▶ What you will do
Quote the records below word for word, please, from the very first line through the one that contains "R11: 33k (AGND, VA) -> 33k (VA, W11)", and nothing beyond it.

*** Data for the task ***

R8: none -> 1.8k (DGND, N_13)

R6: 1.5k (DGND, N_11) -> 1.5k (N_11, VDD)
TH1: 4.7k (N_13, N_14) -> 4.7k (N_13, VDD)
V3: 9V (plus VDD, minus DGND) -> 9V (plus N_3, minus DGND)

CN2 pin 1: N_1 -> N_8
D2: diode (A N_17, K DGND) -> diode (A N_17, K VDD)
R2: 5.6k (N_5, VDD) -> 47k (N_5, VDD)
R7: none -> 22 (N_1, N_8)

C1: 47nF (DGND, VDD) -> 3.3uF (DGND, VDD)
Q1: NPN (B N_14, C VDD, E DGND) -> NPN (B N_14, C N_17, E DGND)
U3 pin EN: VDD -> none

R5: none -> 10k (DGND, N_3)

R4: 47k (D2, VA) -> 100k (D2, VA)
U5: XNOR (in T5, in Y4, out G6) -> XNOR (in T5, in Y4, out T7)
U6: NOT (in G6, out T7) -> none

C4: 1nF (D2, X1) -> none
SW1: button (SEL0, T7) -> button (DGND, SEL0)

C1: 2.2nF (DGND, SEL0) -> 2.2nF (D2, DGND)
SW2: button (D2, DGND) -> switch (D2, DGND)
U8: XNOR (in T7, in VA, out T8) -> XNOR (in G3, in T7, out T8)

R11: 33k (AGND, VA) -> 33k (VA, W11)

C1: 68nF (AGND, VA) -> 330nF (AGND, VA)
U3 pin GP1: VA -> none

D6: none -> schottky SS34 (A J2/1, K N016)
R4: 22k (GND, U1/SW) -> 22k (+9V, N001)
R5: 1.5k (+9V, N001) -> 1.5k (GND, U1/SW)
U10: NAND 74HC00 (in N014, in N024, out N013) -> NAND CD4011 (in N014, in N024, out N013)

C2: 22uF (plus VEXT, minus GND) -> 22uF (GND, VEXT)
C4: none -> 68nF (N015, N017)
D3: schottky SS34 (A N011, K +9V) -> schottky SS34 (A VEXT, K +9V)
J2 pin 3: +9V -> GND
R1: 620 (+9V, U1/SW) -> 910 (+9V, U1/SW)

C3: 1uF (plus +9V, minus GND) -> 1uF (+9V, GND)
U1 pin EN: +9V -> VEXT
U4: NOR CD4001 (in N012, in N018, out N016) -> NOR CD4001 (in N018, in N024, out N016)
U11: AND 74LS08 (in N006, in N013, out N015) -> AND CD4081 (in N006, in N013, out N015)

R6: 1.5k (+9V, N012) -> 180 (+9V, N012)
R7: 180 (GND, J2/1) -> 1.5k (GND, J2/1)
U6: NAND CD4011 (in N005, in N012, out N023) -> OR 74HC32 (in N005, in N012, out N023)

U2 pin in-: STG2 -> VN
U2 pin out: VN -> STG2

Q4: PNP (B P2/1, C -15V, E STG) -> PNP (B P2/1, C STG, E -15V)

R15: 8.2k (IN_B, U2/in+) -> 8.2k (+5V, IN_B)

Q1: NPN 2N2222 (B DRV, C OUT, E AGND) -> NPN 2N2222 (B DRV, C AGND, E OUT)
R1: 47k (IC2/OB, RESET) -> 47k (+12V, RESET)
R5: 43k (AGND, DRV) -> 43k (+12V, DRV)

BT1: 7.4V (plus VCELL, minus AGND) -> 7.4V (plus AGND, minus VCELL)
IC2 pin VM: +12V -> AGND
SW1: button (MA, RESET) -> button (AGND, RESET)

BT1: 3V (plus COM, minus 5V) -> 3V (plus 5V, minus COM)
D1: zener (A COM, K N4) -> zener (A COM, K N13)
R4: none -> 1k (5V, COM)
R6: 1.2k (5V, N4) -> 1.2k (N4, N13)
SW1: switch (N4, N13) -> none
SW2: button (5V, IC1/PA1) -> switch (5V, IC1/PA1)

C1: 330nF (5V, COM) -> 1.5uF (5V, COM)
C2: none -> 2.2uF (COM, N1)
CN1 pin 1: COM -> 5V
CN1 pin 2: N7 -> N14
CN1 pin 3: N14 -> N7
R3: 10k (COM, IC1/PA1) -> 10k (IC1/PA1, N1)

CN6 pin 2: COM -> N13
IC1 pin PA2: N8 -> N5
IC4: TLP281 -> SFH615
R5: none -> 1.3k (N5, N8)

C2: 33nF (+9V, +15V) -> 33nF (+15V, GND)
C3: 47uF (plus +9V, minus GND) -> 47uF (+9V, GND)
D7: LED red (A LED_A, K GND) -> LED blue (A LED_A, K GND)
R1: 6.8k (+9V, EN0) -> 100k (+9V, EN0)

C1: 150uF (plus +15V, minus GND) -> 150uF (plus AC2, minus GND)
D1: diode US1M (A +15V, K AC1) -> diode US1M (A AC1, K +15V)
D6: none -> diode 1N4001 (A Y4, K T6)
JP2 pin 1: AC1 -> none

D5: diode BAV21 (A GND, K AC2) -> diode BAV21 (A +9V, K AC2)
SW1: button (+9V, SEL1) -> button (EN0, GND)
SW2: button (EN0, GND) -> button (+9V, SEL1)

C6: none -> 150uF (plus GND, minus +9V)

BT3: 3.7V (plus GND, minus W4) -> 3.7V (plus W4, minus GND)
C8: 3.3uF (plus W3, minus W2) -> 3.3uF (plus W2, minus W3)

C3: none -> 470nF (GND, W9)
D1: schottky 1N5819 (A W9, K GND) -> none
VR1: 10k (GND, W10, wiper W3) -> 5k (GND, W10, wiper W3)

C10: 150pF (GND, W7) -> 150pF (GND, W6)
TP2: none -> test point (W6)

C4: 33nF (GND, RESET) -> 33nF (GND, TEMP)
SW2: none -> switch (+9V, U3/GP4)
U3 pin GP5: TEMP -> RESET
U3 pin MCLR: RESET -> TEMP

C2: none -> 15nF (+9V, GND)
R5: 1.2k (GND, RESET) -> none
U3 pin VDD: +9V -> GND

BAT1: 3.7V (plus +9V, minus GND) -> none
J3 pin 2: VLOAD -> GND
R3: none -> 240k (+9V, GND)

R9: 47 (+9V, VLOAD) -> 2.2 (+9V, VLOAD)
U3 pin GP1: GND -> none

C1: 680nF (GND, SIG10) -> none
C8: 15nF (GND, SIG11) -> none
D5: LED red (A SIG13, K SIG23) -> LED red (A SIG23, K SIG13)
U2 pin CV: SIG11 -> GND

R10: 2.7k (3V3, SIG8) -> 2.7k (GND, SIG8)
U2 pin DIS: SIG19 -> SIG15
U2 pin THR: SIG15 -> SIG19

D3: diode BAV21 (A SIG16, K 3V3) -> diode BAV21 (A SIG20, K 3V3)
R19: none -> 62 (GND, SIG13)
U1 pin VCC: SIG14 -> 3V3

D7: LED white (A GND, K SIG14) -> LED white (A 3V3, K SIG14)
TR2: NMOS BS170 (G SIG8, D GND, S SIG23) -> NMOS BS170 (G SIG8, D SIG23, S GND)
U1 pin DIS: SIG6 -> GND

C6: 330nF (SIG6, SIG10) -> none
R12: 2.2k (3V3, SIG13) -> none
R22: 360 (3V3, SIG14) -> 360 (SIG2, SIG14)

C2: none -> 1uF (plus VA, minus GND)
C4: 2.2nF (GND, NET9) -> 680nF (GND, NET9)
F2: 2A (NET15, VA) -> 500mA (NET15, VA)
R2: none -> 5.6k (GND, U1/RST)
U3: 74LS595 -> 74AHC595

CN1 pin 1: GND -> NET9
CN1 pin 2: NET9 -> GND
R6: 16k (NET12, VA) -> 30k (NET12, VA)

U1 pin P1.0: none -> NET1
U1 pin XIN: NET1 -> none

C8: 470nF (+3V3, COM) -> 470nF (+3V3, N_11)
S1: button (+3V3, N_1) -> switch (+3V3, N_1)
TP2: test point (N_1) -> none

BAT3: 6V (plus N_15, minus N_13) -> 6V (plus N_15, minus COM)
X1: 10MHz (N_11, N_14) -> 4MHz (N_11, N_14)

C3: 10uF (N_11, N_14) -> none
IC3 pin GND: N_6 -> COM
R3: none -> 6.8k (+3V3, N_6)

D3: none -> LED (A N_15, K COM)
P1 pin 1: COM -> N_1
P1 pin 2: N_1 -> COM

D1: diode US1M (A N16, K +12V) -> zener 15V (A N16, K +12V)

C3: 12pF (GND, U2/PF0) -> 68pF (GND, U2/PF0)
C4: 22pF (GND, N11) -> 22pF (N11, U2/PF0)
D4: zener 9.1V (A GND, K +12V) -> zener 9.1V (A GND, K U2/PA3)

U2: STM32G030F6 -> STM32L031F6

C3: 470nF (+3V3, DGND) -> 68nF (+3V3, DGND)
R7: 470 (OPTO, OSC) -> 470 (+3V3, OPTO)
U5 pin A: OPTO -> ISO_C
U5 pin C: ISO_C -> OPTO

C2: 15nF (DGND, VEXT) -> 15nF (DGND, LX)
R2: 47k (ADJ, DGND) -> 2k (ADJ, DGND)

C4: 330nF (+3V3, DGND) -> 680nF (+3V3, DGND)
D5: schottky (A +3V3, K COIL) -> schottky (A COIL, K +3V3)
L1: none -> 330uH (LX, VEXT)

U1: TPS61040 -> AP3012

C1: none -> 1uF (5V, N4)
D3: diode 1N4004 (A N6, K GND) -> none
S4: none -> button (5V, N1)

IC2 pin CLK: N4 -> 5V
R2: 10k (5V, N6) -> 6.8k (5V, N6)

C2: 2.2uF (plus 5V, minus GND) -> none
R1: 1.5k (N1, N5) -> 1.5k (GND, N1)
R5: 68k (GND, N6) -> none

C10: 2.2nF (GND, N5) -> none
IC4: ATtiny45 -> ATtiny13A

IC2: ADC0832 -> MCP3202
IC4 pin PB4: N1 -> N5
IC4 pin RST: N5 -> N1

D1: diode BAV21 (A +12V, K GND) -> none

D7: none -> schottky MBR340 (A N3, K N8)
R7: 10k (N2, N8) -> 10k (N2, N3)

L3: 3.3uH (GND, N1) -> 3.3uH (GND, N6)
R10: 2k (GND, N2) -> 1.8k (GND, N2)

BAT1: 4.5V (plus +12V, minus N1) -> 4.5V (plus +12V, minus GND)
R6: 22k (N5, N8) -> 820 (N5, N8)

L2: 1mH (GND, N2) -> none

*** End of Data for the task ***

▶ Output of the task
R8: none -> 1.8k (DGND, N_13)

R6: 1.5k (DGND, N_11) -> 1.5k (N_11, VDD)
TH1: 4.7k (N_13, N_14) -> 4.7k (N_13, VDD)
V3: 9V (plus VDD, minus DGND) -> 9V (plus N_3, minus DGND)

CN2 pin 1: N_1 -> N_8
D2: diode (A N_17, K DGND) -> diode (A N_17, K VDD)
R2: 5.6k (N_5, VDD) -> 47k (N_5, VDD)
R7: none -> 22 (N_1, N_8)

C1: 47nF (DGND, VDD) -> 3.3uF (DGND, VDD)
Q1: NPN (B N_14, C VDD, E DGND) -> NPN (B N_14, C N_17, E DGND)
U3 pin EN: VDD -> none

R5: none -> 10k (DGND, N_3)

R4: 47k (D2, VA) -> 100k (D2, VA)
U5: XNOR (in T5, in Y4, out G6) -> XNOR (in T5, in Y4, out T7)
U6: NOT (in G6, out T7) -> none

C4: 1nF (D2, X1) -> none
SW1: button (SEL0, T7) -> button (DGND, SEL0)

C1: 2.2nF (DGND, SEL0) -> 2.2nF (D2, DGND)
SW2: button (D2, DGND) -> switch (D2, DGND)
U8: XNOR (in T7, in VA, out T8) -> XNOR (in G3, in T7, out T8)

R11: 33k (AGND, VA) -> 33k (VA, W11)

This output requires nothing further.